____ Dataset extract

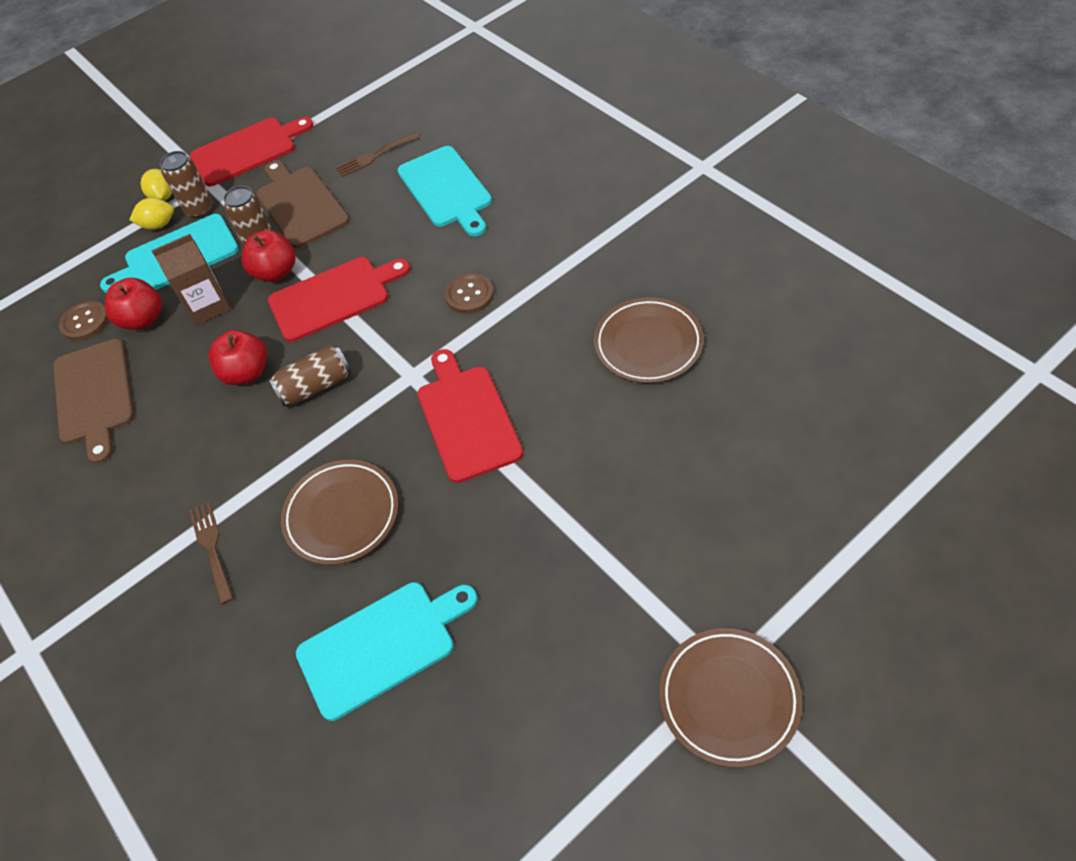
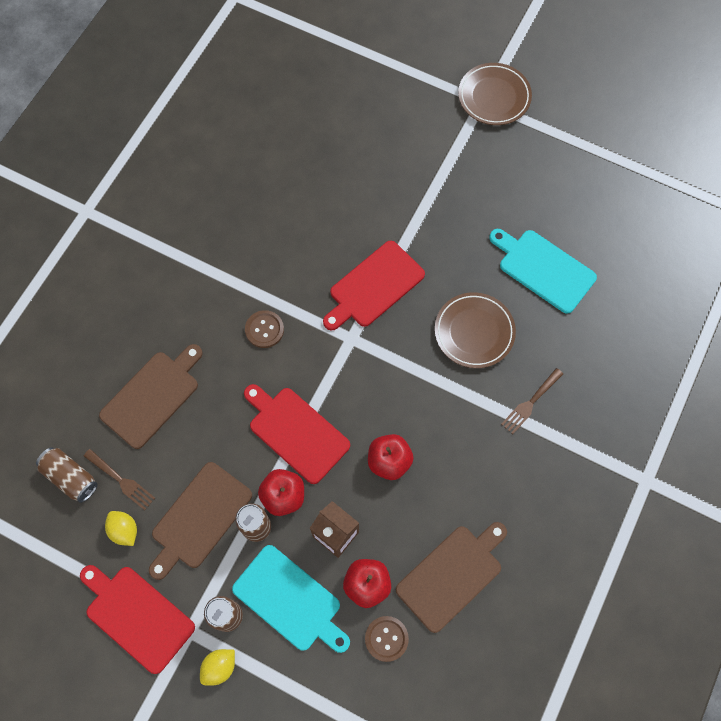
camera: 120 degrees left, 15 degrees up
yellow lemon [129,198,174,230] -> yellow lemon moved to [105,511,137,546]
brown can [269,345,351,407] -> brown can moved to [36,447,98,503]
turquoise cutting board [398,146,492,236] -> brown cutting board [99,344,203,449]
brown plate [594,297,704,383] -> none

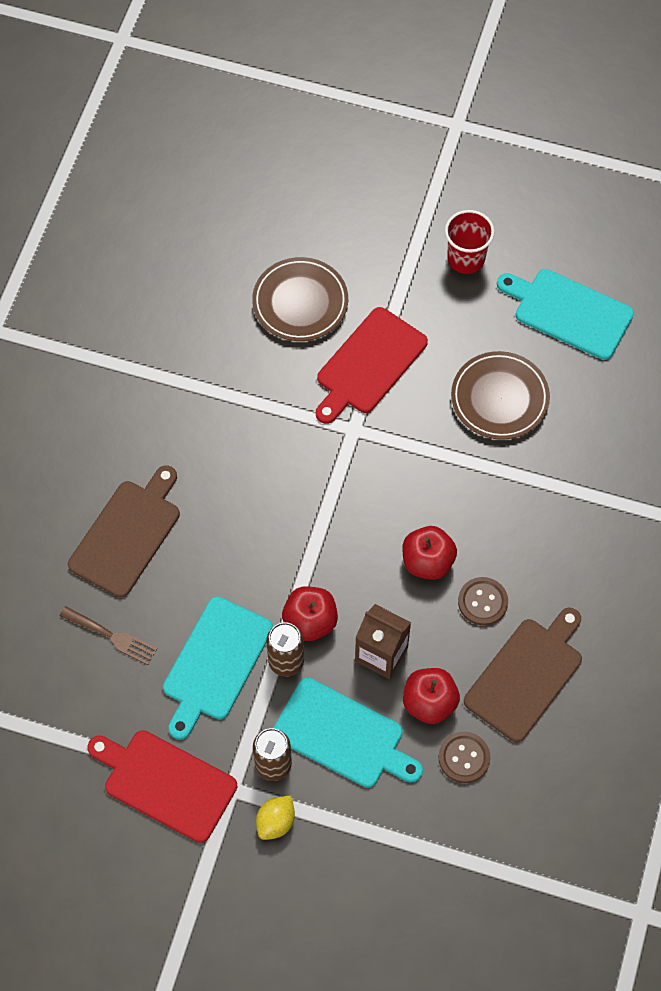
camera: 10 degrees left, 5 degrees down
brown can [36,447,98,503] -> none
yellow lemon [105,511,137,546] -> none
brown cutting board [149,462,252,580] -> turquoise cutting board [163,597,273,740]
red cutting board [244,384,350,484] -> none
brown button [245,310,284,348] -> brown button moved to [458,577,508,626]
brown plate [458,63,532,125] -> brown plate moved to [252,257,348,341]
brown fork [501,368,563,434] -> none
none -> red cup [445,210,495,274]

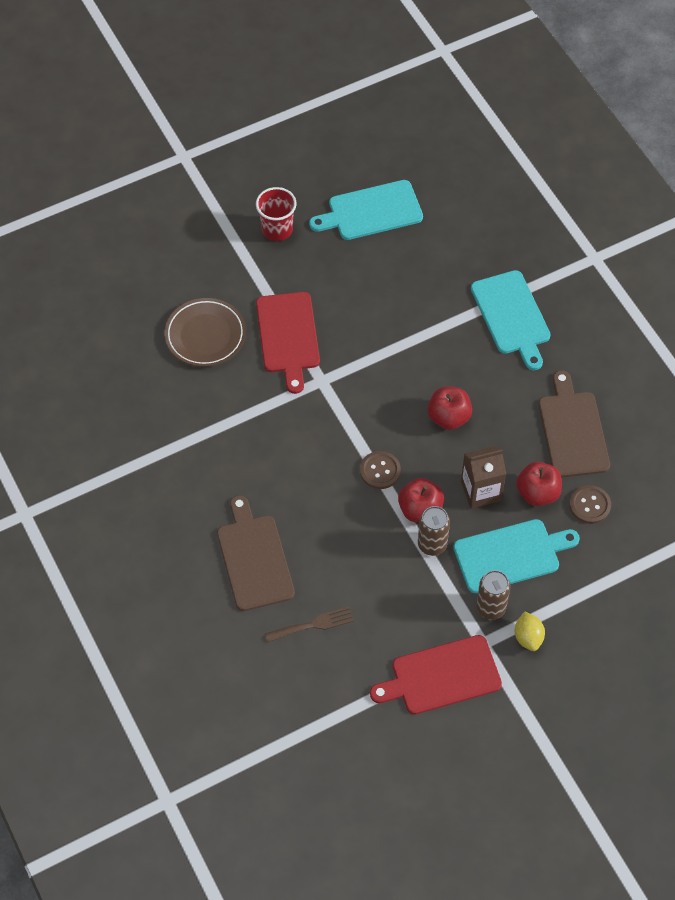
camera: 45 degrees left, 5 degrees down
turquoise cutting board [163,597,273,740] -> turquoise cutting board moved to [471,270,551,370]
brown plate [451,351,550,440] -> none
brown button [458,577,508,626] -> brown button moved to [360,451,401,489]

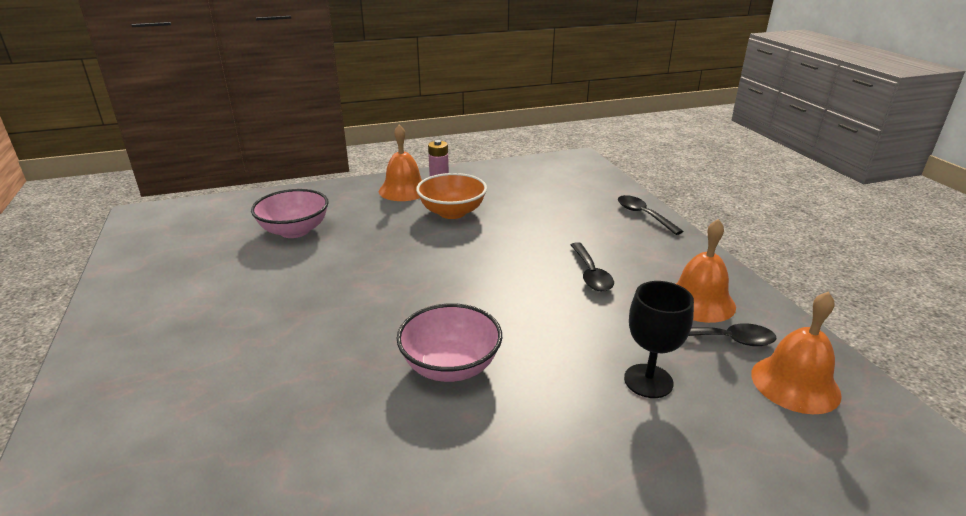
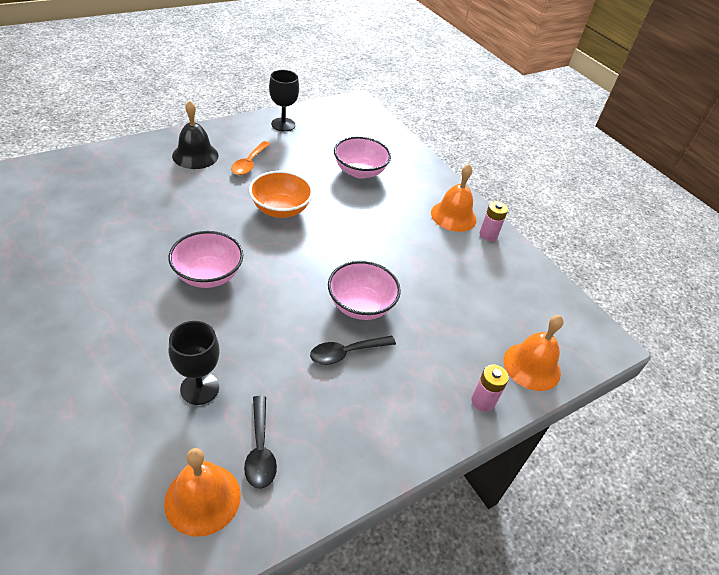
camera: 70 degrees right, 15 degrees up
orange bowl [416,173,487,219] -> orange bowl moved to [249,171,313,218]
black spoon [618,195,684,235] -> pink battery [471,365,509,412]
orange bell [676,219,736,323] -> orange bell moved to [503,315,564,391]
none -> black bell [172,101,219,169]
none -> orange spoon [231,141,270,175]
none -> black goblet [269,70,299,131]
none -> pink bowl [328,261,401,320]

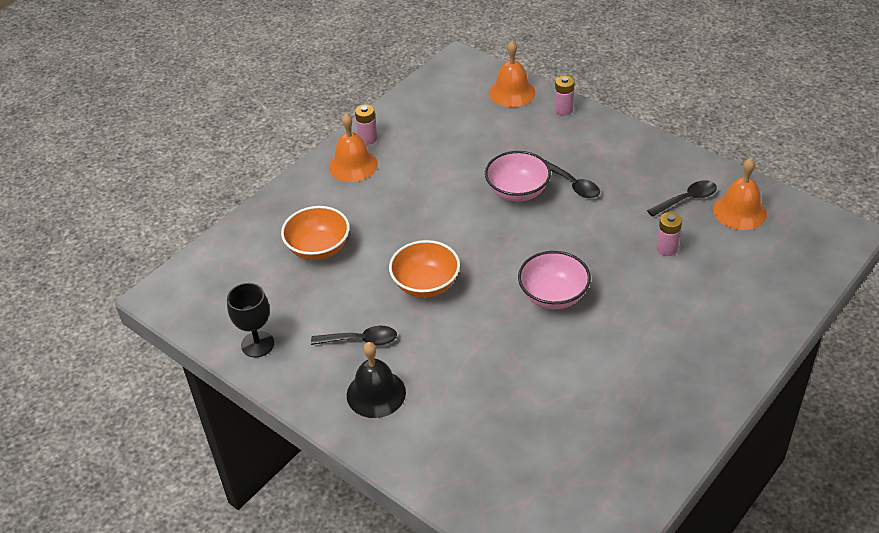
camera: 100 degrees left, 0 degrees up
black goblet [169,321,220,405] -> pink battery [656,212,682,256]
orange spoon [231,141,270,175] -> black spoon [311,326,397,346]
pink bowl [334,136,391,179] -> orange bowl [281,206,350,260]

________

§ **What the task requires**: Pictures aside, return all the entries above exactly.

§ **Response for this exercise**:
camera: 120 degrees left, 15 degrees up
yellow lemon [129,198,174,230] -> yellow lemon moved to [105,511,137,546]
brown can [269,345,351,407] -> brown can moved to [36,447,98,503]
turquoise cutting board [398,146,492,236] -> brown cutting board [99,344,203,449]
brown plate [594,297,704,383] -> none

camera: 10 degrees left, 5 degrees down
brown can [36,447,98,503] -> none
yellow lemon [105,511,137,546] -> none
brown cutting board [149,462,252,580] -> turquoise cutting board [163,597,273,740]
red cutting board [244,384,350,484] -> none
brown button [245,310,284,348] -> brown button moved to [458,577,508,626]
brown plate [458,63,532,125] -> brown plate moved to [252,257,348,341]
brown fork [501,368,563,434] -> none
none -> red cup [445,210,495,274]

camera: 45 degrees left, 5 degrees down
turquoise cutting board [163,597,273,740] -> turquoise cutting board moved to [471,270,551,370]
brown plate [451,351,550,440] -> none
brown button [458,577,508,626] -> brown button moved to [360,451,401,489]

camera: 70 degrees right, 15 degrees up
orange bowl [416,173,487,219] -> orange bowl moved to [249,171,313,218]
black spoon [618,195,684,235] -> pink battery [471,365,509,412]
orange bell [676,219,736,323] -> orange bell moved to [503,315,564,391]
none -> black bell [172,101,219,169]
none -> orange spoon [231,141,270,175]
none -> black goblet [269,70,299,131]
none -> pink bowl [328,261,401,320]

camera: 100 degrees left, 0 degrees up
black goblet [169,321,220,405] -> pink battery [656,212,682,256]
orange spoon [231,141,270,175] -> black spoon [311,326,397,346]
pink bowl [334,136,391,179] -> orange bowl [281,206,350,260]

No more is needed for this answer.